**WHAT THIS TASK INVOLVES:** The response should be the records below, repeated exactly, with each picture left out.

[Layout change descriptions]
--- --- ---

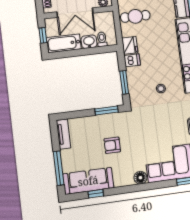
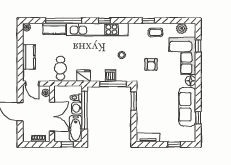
window: (88, 51) -> (85, 110), added
dishwasher: (132, 60) -> (111, 75), moved
window: (124, 82) -> (113, 84), width x1.44
armchair: (112, 145) -> (151, 64), moved
window: (59, 168) -> (174, 144), width x0.46
sofa: (88, 181) -> (187, 107), moved

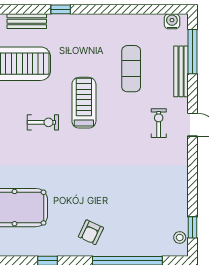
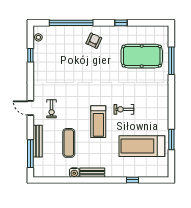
window: (61, 9) -> (132, 180), moved
bench: (27, 21) -> (92, 173), moved
water cooler: (172, 21) -> (74, 173), moved
window: (193, 227) -> (30, 55), moved

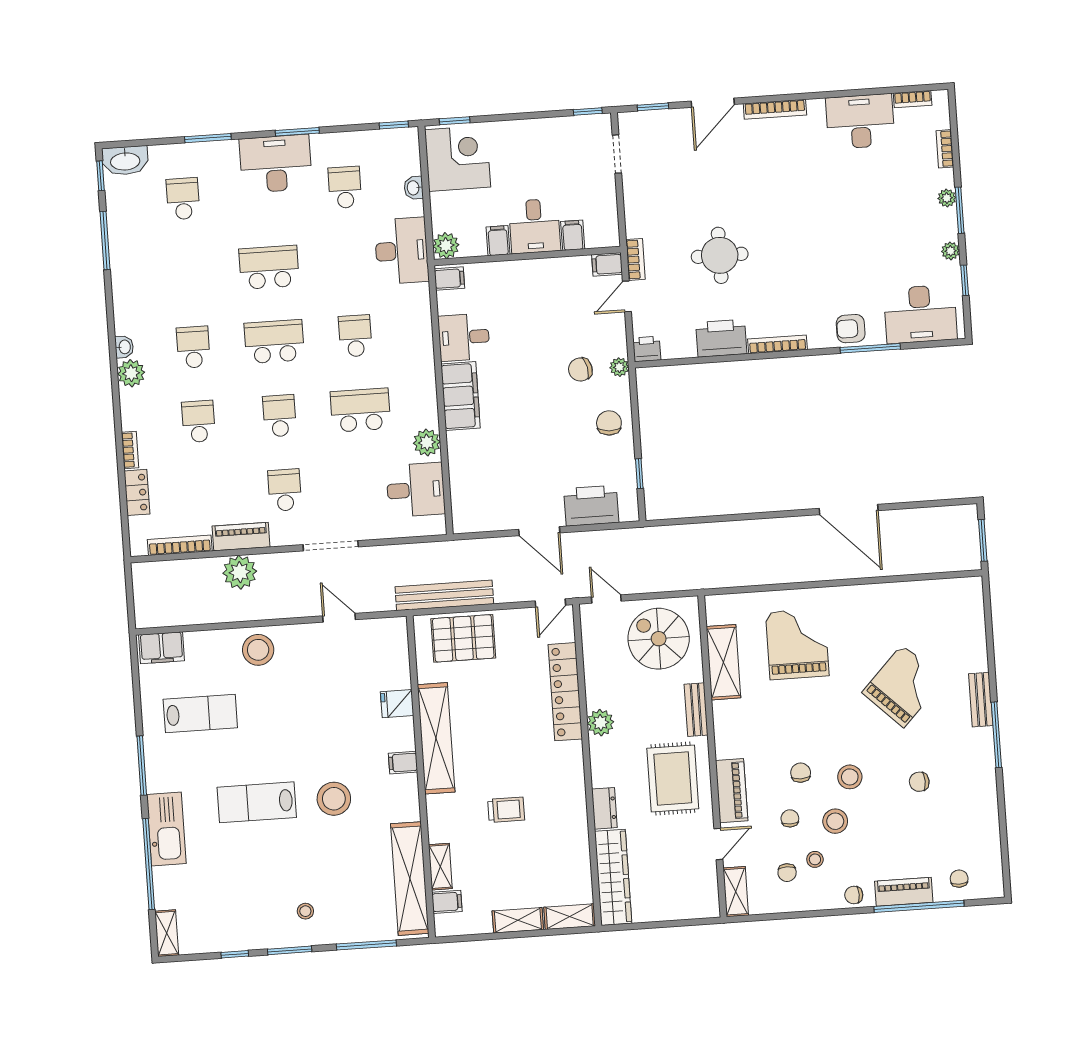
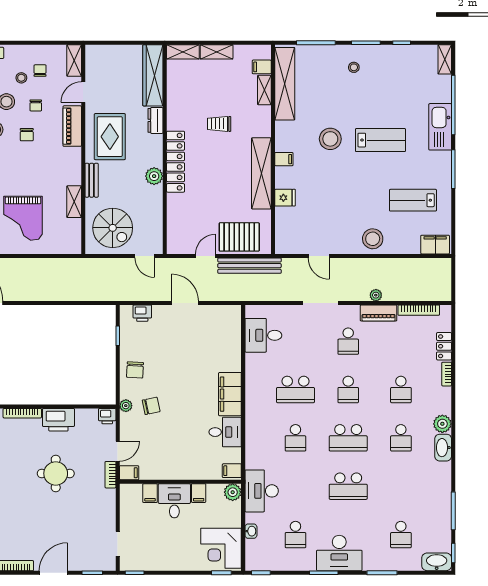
washbasin: (124, 347) -> (443, 448), width x1.91, depth x1.45
plant: (427, 442) -> (254, 365), removed
printer: (591, 506) -> (142, 313), width x0.53, depth x0.68
plant: (240, 572) -> (376, 295), width x0.53, depth x0.53
door: (550, 603) -> (206, 256), moved
shelving: (723, 662) -> (74, 202), width x0.67, depth x0.75
locker: (565, 692) -> (176, 162), moved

--- --- ---

**PROBLEM SOLUTION:**
window: (88, 51) -> (85, 110), added
dishwasher: (132, 60) -> (111, 75), moved
window: (124, 82) -> (113, 84), width x1.44
armchair: (112, 145) -> (151, 64), moved
window: (59, 168) -> (174, 144), width x0.46
sofa: (88, 181) -> (187, 107), moved

window: (61, 9) -> (132, 180), moved
bench: (27, 21) -> (92, 173), moved
water cooler: (172, 21) -> (74, 173), moved
window: (193, 227) -> (30, 55), moved

washbasin: (124, 347) -> (443, 448), width x1.91, depth x1.45
plant: (427, 442) -> (254, 365), removed
printer: (591, 506) -> (142, 313), width x0.53, depth x0.68
plant: (240, 572) -> (376, 295), width x0.53, depth x0.53
door: (550, 603) -> (206, 256), moved
shelving: (723, 662) -> (74, 202), width x0.67, depth x0.75
locker: (565, 692) -> (176, 162), moved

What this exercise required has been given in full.